= Beginning of Section =

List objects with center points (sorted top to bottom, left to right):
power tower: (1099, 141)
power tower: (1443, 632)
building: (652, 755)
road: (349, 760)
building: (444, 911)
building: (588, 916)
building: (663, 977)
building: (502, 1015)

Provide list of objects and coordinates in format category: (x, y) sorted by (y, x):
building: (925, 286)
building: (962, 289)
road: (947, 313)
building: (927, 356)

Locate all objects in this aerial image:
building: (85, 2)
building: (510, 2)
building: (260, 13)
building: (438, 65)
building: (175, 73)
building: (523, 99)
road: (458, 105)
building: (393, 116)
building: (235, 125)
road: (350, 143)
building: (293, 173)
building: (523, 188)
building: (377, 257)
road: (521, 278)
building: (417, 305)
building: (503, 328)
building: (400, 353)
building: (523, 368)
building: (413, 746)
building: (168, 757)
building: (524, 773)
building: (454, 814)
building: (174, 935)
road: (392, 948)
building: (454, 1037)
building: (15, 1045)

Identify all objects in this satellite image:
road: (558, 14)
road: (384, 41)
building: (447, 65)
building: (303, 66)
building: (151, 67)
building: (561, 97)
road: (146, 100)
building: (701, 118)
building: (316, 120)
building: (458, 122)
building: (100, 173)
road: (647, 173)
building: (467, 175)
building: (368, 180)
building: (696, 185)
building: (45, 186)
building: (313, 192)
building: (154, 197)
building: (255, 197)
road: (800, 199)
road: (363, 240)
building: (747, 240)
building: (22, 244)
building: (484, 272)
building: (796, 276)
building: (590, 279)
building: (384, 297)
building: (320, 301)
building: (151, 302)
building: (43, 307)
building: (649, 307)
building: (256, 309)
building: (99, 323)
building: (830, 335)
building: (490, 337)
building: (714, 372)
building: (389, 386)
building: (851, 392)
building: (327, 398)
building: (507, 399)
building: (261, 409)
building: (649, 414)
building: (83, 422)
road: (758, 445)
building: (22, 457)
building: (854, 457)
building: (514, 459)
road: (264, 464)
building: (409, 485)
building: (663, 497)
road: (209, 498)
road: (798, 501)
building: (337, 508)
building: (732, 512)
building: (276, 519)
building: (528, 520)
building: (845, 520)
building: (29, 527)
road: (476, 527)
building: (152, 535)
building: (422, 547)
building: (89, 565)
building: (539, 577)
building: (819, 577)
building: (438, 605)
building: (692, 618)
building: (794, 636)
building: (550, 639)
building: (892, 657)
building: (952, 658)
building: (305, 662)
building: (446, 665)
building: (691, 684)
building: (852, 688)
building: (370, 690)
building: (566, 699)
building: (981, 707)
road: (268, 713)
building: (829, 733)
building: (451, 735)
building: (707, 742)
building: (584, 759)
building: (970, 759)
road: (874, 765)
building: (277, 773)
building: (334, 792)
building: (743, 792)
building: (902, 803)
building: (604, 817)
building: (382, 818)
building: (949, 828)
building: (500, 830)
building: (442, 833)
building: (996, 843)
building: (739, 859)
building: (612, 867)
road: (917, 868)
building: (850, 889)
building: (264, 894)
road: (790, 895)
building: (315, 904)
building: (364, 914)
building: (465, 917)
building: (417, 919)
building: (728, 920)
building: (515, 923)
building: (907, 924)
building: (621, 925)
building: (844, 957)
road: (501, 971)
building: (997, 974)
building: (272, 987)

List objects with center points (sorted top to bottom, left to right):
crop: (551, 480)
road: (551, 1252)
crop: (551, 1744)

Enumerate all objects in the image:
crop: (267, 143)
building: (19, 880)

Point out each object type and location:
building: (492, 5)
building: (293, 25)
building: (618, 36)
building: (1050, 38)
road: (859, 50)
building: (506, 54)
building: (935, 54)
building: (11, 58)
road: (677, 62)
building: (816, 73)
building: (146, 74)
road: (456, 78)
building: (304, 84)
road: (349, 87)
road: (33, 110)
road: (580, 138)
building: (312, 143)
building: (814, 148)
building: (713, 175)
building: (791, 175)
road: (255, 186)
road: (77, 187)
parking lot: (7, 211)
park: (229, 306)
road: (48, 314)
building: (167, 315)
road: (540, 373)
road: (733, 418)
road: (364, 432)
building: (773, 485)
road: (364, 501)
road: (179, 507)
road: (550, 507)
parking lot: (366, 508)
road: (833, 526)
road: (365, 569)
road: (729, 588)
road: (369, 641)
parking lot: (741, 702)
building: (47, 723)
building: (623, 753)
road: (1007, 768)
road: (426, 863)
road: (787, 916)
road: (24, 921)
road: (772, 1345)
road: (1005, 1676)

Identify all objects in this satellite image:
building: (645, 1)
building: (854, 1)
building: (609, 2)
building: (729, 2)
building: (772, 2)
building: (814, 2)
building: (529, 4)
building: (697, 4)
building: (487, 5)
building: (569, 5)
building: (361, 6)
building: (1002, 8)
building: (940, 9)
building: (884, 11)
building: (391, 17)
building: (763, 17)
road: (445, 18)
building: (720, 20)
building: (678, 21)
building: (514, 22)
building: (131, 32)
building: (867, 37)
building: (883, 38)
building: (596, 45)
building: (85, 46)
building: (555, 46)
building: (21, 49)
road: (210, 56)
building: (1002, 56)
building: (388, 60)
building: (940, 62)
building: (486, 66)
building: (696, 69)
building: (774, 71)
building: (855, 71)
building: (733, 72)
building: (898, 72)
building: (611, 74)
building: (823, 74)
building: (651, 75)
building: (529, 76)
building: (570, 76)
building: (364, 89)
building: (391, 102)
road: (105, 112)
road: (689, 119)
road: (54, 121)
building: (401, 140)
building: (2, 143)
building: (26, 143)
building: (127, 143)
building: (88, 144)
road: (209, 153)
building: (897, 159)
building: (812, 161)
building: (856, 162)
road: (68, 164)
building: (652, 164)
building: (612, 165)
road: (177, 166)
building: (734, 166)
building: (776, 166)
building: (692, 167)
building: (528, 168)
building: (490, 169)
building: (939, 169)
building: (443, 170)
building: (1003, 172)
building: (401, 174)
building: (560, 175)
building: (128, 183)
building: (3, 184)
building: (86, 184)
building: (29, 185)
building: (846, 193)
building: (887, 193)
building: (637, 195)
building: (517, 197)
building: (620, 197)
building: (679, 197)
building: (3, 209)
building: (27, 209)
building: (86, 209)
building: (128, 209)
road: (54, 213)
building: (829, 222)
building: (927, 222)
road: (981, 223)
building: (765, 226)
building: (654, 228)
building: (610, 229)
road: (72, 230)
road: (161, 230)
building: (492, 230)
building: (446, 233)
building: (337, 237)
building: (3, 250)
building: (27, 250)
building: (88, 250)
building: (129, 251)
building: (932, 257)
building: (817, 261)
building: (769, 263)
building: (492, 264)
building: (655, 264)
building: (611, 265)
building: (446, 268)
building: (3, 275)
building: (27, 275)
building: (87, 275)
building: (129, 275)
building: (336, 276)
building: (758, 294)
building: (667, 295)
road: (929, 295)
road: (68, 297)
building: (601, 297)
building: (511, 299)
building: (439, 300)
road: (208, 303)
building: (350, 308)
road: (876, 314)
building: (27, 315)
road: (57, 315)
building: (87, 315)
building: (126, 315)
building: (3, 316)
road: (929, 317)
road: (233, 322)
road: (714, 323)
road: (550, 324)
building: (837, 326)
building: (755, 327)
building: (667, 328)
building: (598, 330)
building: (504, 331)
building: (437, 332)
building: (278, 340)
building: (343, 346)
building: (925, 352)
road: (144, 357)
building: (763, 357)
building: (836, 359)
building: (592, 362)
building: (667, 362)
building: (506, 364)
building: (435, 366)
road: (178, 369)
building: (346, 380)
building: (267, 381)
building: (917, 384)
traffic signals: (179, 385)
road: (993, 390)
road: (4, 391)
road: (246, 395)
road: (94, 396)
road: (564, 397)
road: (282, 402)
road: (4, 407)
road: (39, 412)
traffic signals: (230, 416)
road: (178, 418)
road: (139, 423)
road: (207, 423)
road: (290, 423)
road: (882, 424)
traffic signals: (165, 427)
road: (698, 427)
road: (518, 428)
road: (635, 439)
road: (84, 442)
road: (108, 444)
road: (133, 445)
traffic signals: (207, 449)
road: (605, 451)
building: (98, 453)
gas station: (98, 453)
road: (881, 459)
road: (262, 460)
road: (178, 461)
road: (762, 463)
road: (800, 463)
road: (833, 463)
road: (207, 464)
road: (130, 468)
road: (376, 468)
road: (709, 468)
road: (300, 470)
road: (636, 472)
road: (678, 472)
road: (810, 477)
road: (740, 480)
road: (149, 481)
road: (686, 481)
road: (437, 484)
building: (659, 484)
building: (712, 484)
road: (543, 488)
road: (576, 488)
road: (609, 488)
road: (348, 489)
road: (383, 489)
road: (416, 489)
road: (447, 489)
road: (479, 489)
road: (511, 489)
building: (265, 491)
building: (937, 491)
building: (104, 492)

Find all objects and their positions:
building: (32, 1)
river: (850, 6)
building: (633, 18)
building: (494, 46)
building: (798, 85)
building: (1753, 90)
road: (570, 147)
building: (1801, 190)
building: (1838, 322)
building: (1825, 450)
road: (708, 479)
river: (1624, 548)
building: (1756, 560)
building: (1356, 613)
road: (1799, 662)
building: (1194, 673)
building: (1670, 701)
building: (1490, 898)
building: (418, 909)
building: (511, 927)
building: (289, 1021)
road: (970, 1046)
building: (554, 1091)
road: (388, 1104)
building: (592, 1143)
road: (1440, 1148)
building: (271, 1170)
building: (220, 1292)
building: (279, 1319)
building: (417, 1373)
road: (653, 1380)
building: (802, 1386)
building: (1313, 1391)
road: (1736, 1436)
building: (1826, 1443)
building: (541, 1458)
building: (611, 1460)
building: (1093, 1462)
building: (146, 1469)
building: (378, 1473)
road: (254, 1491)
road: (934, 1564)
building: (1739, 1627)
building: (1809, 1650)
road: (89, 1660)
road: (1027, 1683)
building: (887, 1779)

= End of Section =

WHAT IS EXPECTED: Copy out every line in the records where the word "crop" is found.

WRITTEN RESPONSE:
crop: (551, 480)
crop: (551, 1744)
crop: (267, 143)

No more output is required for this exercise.